## PROBLEM TO WORK ON
Images are not part of the copy; transcribe all the data exactly.

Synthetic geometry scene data
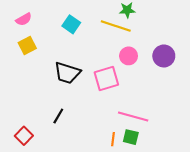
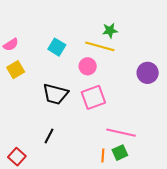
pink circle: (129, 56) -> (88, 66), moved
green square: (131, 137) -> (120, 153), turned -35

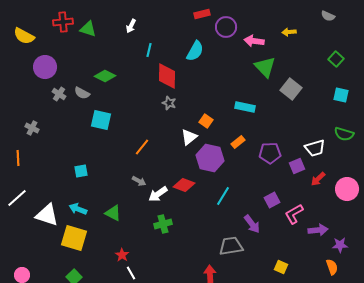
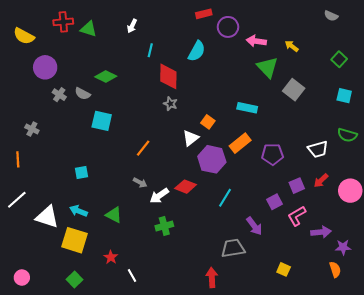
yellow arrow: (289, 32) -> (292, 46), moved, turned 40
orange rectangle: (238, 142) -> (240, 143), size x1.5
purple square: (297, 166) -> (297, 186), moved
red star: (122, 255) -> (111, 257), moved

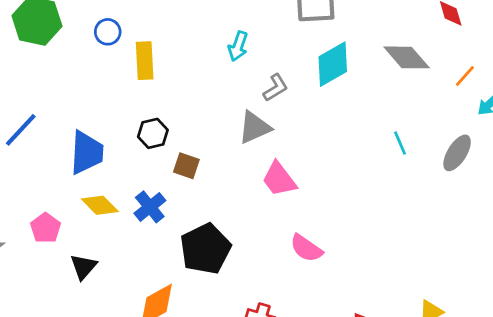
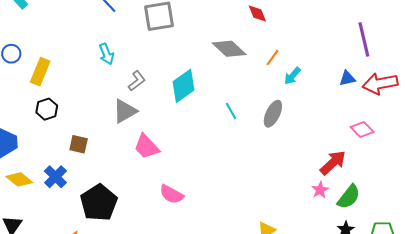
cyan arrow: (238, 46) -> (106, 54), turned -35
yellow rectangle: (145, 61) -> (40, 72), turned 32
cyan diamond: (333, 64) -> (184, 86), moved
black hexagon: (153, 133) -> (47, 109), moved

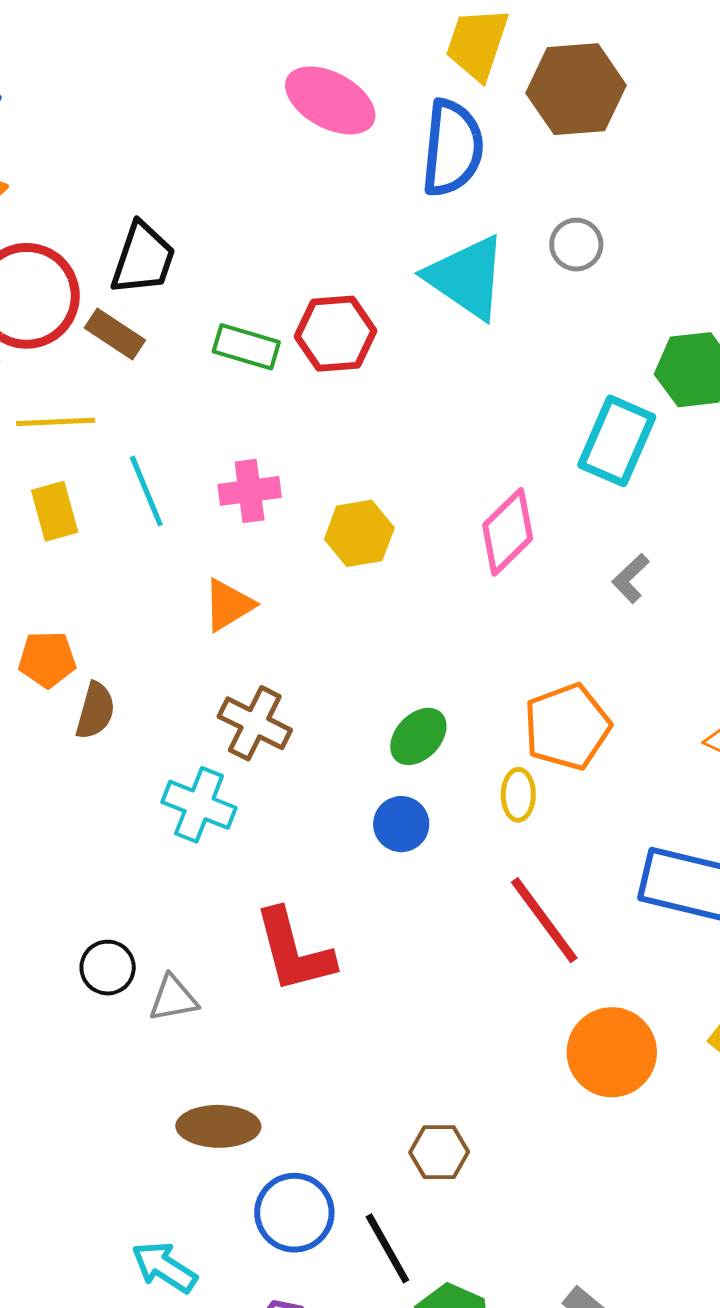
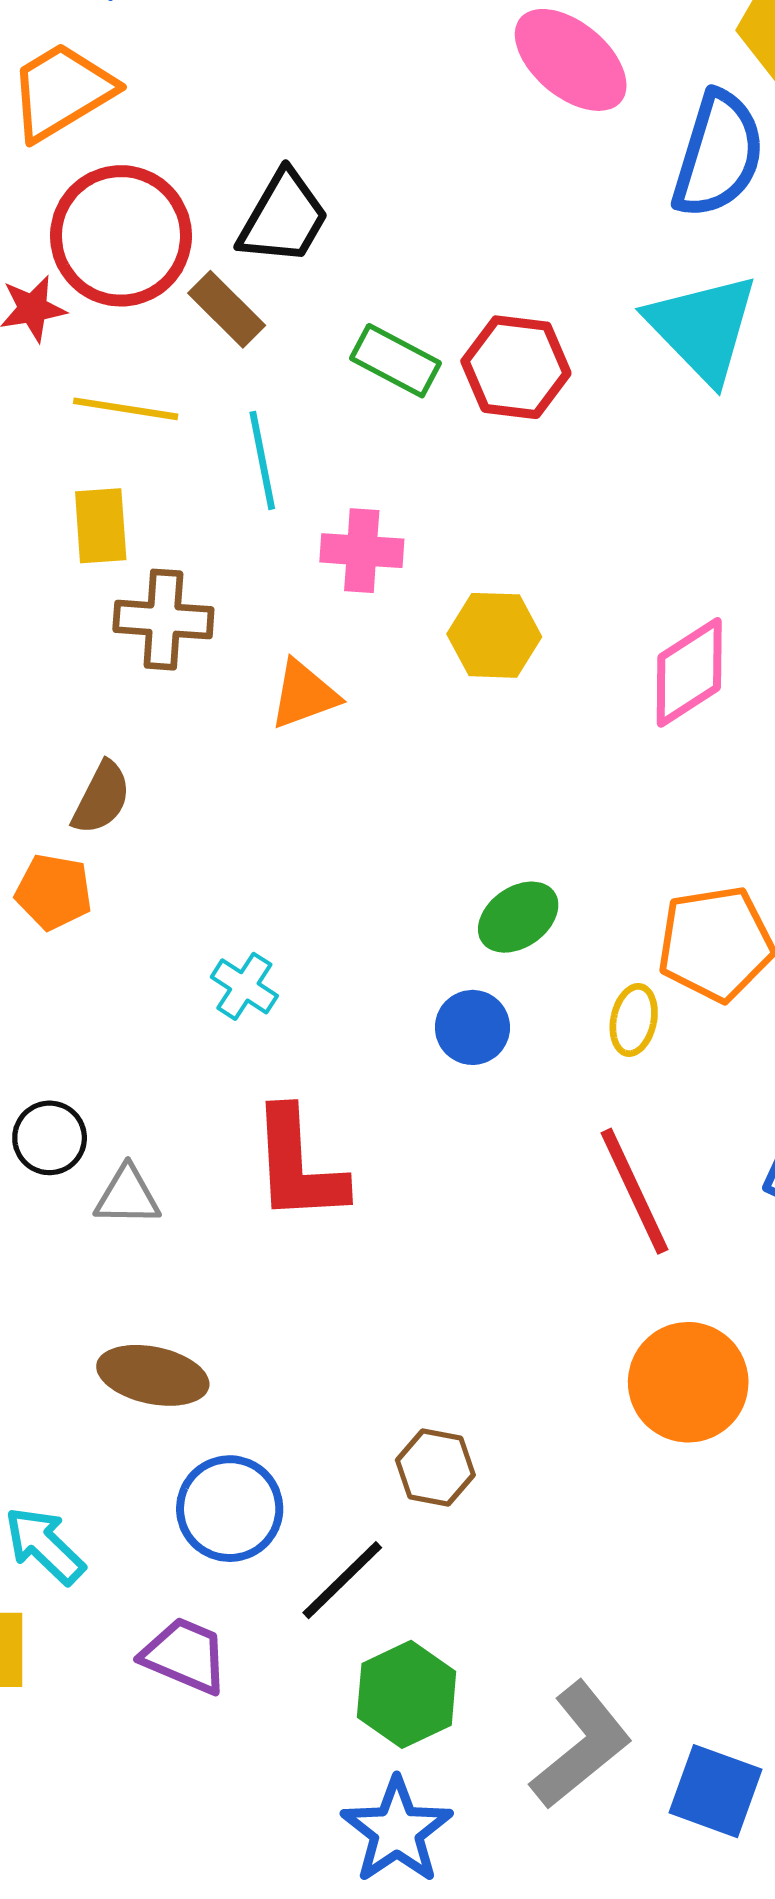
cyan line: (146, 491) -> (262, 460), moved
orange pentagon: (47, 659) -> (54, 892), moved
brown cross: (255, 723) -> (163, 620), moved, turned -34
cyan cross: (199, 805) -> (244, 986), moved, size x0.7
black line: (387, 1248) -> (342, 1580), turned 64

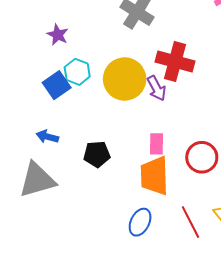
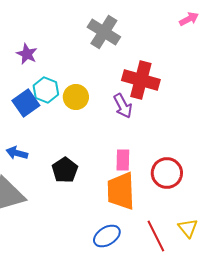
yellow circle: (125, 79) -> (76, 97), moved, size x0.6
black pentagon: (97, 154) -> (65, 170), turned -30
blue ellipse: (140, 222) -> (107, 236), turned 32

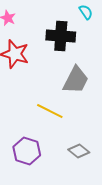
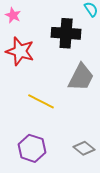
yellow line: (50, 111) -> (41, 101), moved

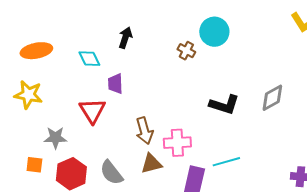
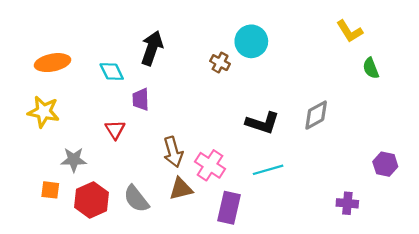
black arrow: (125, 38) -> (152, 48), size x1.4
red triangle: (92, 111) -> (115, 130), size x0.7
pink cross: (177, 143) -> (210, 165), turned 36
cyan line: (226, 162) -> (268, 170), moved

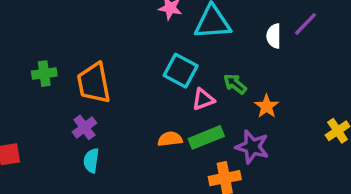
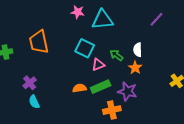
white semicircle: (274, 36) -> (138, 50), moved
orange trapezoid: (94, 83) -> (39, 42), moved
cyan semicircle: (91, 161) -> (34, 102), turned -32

## OUTPUT
pink circle: (129, 56) -> (88, 66), moved
green square: (131, 137) -> (120, 153), turned -35

yellow arrow: (289, 32) -> (292, 46), moved, turned 40
orange rectangle: (238, 142) -> (240, 143), size x1.5
purple square: (297, 166) -> (297, 186), moved
red star: (122, 255) -> (111, 257), moved

cyan arrow: (238, 46) -> (106, 54), turned -35
yellow rectangle: (145, 61) -> (40, 72), turned 32
cyan diamond: (333, 64) -> (184, 86), moved
black hexagon: (153, 133) -> (47, 109), moved

cyan line: (146, 491) -> (262, 460), moved
orange pentagon: (47, 659) -> (54, 892), moved
brown cross: (255, 723) -> (163, 620), moved, turned -34
cyan cross: (199, 805) -> (244, 986), moved, size x0.7
black line: (387, 1248) -> (342, 1580), turned 64

yellow circle: (125, 79) -> (76, 97), moved, size x0.6
black pentagon: (97, 154) -> (65, 170), turned -30
blue ellipse: (140, 222) -> (107, 236), turned 32

yellow line: (50, 111) -> (41, 101), moved

black arrow: (125, 38) -> (152, 48), size x1.4
red triangle: (92, 111) -> (115, 130), size x0.7
pink cross: (177, 143) -> (210, 165), turned 36
cyan line: (226, 162) -> (268, 170), moved

white semicircle: (274, 36) -> (138, 50), moved
orange trapezoid: (94, 83) -> (39, 42), moved
cyan semicircle: (91, 161) -> (34, 102), turned -32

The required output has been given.